[Extracted records]

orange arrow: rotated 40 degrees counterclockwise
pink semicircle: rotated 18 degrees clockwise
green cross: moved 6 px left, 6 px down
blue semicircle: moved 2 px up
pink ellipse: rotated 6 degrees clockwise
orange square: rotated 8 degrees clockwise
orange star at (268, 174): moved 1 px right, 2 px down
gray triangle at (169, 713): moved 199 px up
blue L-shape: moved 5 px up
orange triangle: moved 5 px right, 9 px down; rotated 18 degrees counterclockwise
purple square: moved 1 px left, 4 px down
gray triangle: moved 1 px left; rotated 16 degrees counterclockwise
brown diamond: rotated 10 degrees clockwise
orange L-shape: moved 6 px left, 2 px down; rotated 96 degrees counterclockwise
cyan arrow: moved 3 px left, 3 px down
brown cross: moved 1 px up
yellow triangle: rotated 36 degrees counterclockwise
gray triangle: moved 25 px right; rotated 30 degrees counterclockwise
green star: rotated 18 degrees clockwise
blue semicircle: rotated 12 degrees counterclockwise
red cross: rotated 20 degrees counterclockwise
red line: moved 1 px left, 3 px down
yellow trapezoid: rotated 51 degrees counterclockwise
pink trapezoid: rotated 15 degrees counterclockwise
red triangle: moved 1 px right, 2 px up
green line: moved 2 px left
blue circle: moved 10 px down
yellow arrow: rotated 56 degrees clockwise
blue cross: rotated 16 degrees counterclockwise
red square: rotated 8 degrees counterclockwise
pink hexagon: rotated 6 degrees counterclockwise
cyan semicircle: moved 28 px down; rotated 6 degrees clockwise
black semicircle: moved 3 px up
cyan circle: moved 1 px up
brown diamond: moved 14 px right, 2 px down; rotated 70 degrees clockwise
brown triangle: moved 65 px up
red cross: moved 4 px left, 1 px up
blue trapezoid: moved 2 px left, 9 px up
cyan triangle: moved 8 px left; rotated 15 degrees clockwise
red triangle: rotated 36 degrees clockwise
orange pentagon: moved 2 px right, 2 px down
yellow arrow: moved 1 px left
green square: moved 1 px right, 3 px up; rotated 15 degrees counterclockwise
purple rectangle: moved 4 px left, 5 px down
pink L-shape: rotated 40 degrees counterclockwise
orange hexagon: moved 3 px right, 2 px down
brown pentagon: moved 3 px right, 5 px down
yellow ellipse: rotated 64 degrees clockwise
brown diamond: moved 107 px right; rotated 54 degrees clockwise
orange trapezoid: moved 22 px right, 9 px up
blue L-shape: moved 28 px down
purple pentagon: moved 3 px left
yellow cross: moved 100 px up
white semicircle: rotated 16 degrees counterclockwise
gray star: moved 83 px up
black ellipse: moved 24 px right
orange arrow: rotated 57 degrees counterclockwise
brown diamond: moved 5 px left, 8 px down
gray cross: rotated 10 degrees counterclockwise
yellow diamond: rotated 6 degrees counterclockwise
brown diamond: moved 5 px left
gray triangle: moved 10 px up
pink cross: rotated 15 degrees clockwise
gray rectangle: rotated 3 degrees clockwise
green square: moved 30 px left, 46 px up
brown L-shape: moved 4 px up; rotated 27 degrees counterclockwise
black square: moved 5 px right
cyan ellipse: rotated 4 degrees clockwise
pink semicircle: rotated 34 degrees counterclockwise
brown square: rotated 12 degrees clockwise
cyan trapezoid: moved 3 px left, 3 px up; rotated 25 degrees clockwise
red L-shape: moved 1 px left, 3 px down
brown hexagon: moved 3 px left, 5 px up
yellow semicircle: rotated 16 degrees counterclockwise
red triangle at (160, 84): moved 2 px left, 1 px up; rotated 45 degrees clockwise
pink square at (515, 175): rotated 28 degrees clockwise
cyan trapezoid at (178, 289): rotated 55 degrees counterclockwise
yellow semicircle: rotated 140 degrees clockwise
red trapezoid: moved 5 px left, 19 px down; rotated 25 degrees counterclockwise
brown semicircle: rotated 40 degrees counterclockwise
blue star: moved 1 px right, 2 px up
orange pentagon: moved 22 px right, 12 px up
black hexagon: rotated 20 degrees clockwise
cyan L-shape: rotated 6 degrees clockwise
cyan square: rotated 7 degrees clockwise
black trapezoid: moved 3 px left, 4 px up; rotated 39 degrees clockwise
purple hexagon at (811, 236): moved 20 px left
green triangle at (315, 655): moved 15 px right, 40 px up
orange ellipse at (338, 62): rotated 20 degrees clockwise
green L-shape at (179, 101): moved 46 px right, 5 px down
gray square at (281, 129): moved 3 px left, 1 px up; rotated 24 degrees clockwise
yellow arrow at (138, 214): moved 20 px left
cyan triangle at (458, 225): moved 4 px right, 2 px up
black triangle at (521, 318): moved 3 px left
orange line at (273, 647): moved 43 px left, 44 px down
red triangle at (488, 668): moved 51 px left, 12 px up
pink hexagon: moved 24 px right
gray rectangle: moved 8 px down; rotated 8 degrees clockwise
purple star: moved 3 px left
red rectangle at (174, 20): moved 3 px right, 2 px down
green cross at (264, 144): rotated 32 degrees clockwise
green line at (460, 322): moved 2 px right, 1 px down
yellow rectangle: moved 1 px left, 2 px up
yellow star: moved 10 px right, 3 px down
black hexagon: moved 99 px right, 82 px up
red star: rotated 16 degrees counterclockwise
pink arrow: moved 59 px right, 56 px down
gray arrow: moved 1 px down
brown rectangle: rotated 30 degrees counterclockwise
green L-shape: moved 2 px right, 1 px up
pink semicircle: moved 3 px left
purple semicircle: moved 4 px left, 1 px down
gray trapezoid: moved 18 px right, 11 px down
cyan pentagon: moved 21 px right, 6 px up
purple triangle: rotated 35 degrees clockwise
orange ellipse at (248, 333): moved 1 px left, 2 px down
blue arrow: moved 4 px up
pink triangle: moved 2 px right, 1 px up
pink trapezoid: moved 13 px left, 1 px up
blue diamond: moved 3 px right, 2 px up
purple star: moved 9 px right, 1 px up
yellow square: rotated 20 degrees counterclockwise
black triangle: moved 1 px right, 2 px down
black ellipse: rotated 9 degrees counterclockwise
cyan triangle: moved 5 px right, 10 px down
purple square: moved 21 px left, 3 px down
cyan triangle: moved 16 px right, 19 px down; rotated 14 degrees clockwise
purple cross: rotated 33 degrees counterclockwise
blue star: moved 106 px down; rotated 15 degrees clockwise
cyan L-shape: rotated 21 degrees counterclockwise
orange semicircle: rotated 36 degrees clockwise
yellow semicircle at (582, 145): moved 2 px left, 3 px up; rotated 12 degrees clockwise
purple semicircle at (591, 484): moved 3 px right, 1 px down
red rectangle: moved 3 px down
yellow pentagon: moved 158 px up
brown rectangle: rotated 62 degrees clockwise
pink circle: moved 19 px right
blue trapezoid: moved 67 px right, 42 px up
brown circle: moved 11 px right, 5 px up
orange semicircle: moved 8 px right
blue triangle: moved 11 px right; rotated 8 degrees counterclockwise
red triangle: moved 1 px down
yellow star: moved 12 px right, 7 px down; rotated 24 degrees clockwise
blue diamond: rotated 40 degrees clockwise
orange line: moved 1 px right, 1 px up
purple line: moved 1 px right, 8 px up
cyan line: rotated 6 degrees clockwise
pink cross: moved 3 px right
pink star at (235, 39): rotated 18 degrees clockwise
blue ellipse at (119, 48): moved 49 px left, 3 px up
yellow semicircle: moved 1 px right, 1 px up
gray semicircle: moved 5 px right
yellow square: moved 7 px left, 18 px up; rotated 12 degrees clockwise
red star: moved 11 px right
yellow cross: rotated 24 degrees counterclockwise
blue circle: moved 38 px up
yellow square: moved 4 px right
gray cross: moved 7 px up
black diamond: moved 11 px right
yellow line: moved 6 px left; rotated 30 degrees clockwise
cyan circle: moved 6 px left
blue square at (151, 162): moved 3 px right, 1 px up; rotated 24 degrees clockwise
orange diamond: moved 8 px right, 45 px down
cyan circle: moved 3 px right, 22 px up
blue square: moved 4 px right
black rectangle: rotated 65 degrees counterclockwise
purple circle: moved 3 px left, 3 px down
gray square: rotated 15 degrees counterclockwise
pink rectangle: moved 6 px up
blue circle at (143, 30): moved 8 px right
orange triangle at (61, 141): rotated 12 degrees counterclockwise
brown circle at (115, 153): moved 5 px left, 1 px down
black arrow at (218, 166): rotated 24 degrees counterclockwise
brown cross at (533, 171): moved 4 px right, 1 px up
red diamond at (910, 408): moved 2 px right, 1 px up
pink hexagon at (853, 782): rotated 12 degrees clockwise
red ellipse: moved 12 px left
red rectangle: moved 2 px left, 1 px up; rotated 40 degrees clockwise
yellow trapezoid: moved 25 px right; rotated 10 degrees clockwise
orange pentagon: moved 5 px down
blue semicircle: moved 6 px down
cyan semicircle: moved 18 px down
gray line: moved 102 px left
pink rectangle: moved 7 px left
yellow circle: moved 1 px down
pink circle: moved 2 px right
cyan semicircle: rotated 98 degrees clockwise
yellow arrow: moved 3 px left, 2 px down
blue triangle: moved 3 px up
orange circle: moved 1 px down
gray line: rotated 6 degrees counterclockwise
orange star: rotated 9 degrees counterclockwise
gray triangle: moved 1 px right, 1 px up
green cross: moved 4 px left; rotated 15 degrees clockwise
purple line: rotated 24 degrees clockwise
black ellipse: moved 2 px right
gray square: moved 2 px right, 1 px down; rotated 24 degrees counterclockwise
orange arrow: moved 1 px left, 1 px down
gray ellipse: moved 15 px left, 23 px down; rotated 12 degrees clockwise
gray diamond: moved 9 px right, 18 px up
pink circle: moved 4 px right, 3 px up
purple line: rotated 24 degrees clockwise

[/Extracted records]

» **Task to complete**: Above are the records; from them, give again exactly the lines from the one containing "blue circle: moved 10 px down" through the one containing "brown diamond: moved 107", both included.

» **Your solution**:
blue circle: moved 10 px down
yellow arrow: rotated 56 degrees clockwise
blue cross: rotated 16 degrees counterclockwise
red square: rotated 8 degrees counterclockwise
pink hexagon: rotated 6 degrees counterclockwise
cyan semicircle: moved 28 px down; rotated 6 degrees clockwise
black semicircle: moved 3 px up
cyan circle: moved 1 px up
brown diamond: moved 14 px right, 2 px down; rotated 70 degrees clockwise
brown triangle: moved 65 px up
red cross: moved 4 px left, 1 px up
blue trapezoid: moved 2 px left, 9 px up
cyan triangle: moved 8 px left; rotated 15 degrees clockwise
red triangle: rotated 36 degrees clockwise
orange pentagon: moved 2 px right, 2 px down
yellow arrow: moved 1 px left
green square: moved 1 px right, 3 px up; rotated 15 degrees counterclockwise
purple rectangle: moved 4 px left, 5 px down
pink L-shape: rotated 40 degrees counterclockwise
orange hexagon: moved 3 px right, 2 px down
brown pentagon: moved 3 px right, 5 px down
yellow ellipse: rotated 64 degrees clockwise
brown diamond: moved 107 px right; rotated 54 degrees clockwise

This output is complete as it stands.